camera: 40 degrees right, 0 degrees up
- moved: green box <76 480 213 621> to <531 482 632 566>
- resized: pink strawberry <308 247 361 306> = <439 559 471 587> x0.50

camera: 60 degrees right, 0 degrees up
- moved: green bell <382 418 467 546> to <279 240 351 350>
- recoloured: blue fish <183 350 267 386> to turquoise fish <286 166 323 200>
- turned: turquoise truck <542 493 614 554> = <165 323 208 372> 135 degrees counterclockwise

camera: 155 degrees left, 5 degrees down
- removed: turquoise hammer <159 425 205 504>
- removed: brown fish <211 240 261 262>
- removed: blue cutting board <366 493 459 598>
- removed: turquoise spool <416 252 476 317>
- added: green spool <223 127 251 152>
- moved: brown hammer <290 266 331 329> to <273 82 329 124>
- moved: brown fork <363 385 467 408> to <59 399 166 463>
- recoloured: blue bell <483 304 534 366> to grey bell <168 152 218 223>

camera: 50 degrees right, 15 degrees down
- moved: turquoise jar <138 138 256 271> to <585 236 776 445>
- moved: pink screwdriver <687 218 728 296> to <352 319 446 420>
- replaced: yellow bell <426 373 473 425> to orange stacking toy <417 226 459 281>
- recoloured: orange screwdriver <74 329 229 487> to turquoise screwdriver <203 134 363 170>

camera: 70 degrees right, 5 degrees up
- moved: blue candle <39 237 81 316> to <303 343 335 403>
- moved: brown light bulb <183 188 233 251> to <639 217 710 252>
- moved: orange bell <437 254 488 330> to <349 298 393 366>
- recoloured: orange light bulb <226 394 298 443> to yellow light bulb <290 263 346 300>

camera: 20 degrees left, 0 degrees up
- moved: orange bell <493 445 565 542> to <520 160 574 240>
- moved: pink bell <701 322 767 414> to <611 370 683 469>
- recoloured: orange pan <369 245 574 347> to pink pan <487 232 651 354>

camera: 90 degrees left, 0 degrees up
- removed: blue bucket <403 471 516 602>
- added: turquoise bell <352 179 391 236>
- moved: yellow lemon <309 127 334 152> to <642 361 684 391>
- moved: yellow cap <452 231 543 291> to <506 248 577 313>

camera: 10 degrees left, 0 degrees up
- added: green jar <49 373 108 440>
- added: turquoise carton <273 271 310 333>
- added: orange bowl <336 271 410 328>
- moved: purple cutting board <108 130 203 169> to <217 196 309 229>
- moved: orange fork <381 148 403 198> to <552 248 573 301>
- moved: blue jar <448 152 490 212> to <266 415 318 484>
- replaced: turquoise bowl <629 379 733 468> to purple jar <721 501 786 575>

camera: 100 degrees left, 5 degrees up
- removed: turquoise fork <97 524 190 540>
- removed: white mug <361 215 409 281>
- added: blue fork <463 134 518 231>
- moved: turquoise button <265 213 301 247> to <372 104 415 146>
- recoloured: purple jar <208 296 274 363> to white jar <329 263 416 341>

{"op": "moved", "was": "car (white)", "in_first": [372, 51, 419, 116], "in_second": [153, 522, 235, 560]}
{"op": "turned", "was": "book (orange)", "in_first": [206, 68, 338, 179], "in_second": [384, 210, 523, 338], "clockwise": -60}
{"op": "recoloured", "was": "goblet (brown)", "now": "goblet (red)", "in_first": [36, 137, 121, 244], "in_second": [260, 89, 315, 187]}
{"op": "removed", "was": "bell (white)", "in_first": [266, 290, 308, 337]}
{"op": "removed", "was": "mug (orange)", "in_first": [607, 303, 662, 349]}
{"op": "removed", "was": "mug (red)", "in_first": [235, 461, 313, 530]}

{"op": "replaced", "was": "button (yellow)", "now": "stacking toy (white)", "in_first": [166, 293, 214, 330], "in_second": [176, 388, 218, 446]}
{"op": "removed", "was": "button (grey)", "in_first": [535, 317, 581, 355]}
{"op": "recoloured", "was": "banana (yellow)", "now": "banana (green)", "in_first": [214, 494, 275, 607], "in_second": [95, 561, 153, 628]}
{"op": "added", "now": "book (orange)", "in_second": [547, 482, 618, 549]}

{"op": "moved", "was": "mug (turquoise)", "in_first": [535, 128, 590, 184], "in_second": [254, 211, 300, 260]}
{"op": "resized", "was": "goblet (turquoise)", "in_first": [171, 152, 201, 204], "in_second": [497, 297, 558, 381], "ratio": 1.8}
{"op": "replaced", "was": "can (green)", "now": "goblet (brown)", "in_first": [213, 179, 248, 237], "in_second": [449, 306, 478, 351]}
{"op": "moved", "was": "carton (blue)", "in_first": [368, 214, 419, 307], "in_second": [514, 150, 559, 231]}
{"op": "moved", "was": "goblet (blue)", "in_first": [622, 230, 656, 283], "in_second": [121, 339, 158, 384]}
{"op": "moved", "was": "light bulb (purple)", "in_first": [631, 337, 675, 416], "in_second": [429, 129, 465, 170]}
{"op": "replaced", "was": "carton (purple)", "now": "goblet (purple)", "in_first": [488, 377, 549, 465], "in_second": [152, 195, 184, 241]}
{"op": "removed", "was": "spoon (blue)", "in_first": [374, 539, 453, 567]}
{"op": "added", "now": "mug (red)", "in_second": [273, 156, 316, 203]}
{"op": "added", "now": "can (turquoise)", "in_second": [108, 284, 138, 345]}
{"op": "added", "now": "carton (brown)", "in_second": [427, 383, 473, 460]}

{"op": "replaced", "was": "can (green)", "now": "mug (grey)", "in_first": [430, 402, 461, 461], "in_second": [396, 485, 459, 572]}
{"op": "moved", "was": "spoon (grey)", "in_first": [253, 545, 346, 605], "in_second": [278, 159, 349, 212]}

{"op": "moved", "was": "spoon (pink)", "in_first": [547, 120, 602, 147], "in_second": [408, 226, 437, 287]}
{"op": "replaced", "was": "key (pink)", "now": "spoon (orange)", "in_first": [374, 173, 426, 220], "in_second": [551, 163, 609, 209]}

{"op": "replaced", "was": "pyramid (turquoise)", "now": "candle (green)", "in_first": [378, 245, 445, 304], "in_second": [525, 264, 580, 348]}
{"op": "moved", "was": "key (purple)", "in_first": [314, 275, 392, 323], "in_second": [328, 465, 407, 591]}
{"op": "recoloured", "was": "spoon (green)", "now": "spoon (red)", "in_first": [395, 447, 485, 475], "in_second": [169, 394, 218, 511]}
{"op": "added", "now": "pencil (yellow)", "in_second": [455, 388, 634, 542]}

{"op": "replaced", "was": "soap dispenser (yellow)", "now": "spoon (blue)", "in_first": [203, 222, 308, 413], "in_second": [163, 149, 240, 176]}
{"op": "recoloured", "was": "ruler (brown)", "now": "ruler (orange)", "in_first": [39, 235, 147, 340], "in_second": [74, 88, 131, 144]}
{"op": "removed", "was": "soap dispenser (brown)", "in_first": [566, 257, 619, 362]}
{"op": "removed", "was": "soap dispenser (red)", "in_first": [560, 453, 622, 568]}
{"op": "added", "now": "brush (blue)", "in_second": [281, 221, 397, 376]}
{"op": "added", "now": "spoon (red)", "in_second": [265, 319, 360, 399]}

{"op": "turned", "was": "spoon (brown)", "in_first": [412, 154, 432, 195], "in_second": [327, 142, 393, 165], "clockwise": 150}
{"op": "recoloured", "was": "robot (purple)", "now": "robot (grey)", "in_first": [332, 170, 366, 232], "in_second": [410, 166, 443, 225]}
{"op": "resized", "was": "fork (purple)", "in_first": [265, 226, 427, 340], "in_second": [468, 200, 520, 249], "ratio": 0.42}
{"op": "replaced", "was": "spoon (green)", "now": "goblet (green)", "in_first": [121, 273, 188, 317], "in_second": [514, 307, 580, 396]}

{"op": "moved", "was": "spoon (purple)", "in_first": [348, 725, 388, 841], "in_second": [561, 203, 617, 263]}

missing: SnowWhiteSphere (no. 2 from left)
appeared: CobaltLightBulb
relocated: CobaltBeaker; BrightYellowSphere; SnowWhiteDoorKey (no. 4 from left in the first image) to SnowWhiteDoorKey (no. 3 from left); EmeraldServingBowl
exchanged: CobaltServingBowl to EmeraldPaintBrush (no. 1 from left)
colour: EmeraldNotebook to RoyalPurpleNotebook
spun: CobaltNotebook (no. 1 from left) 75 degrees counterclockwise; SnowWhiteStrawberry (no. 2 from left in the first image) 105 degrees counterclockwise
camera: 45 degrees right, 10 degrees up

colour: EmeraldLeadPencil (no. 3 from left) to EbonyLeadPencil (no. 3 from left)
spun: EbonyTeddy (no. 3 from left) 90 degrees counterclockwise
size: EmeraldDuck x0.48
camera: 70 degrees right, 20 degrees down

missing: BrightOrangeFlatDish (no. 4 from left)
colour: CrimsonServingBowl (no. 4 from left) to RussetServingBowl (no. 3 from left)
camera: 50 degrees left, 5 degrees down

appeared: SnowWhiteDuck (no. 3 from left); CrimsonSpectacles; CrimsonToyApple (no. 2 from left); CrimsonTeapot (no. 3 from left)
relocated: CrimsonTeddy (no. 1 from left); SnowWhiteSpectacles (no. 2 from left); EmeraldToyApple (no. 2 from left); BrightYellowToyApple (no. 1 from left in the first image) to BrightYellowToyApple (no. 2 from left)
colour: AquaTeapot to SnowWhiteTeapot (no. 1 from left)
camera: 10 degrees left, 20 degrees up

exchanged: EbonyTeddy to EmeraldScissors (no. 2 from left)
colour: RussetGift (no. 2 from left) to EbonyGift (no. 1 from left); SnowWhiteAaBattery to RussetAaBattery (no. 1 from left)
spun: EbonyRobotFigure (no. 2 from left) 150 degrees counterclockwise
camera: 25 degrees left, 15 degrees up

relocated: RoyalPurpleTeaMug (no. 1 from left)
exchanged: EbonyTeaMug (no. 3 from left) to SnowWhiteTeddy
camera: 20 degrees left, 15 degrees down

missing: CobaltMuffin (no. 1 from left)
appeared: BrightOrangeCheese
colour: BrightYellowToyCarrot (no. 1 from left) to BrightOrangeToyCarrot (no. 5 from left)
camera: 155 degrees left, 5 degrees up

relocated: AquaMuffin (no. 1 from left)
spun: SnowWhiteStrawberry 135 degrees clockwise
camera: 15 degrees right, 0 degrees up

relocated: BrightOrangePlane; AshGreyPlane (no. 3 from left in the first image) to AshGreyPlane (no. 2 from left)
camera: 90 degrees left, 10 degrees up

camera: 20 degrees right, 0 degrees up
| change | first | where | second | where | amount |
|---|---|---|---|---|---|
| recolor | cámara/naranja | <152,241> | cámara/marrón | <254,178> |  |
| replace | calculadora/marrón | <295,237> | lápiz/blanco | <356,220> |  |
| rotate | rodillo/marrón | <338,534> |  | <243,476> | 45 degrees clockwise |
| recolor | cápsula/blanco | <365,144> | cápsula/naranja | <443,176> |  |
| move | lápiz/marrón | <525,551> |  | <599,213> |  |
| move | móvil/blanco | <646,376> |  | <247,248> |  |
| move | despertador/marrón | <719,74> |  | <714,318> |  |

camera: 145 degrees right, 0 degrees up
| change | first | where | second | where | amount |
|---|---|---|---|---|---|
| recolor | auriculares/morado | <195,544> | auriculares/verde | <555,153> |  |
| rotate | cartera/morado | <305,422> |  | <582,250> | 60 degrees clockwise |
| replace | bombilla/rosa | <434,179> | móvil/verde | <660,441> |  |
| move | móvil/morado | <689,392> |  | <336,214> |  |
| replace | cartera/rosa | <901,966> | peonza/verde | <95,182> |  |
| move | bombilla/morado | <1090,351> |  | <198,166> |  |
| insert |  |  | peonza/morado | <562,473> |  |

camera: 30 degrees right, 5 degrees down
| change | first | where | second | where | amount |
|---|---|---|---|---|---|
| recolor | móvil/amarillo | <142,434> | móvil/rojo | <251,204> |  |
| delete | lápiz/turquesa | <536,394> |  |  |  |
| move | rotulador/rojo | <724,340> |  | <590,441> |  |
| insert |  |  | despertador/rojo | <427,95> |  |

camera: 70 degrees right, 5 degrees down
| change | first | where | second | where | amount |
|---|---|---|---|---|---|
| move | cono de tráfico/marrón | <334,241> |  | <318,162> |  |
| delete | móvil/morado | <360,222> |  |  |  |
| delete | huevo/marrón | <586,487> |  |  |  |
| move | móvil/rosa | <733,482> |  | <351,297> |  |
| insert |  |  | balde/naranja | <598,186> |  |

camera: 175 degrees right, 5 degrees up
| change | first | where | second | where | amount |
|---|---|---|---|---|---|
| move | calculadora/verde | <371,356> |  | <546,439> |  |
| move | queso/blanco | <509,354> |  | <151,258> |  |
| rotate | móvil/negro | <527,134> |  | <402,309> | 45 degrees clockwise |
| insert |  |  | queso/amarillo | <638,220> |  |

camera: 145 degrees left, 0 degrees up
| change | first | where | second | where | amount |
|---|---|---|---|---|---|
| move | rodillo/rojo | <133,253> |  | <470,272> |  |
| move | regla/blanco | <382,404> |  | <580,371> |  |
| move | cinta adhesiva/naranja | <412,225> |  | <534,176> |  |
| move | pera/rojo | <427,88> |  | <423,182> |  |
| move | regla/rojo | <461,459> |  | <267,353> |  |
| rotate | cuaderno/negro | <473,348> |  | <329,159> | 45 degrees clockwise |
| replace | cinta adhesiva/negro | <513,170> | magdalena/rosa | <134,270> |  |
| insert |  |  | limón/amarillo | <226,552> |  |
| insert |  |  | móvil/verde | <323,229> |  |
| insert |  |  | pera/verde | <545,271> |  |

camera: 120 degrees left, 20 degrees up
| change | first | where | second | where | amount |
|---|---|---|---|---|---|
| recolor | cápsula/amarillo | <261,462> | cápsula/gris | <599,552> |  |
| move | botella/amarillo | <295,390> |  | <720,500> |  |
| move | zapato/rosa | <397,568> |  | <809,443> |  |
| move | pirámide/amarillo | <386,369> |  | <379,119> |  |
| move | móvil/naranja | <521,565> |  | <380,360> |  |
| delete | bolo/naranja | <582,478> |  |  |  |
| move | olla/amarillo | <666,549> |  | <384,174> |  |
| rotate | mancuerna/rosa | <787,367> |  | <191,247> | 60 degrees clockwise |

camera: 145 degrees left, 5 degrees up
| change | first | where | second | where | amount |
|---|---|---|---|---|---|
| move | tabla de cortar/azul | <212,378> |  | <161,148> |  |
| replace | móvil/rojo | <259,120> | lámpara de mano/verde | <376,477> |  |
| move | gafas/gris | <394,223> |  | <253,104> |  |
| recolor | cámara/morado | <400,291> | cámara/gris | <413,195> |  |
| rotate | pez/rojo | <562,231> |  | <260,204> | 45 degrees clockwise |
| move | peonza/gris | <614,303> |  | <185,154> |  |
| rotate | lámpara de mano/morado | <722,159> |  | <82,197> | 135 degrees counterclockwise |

Assigned task –
The lines to retype, exactly and only, run from the first line of the material through the line with "- moved: green box".

Output –
camera: 40 degrees right, 0 degrees up
- moved: green box <76 480 213 621> to <531 482 632 566>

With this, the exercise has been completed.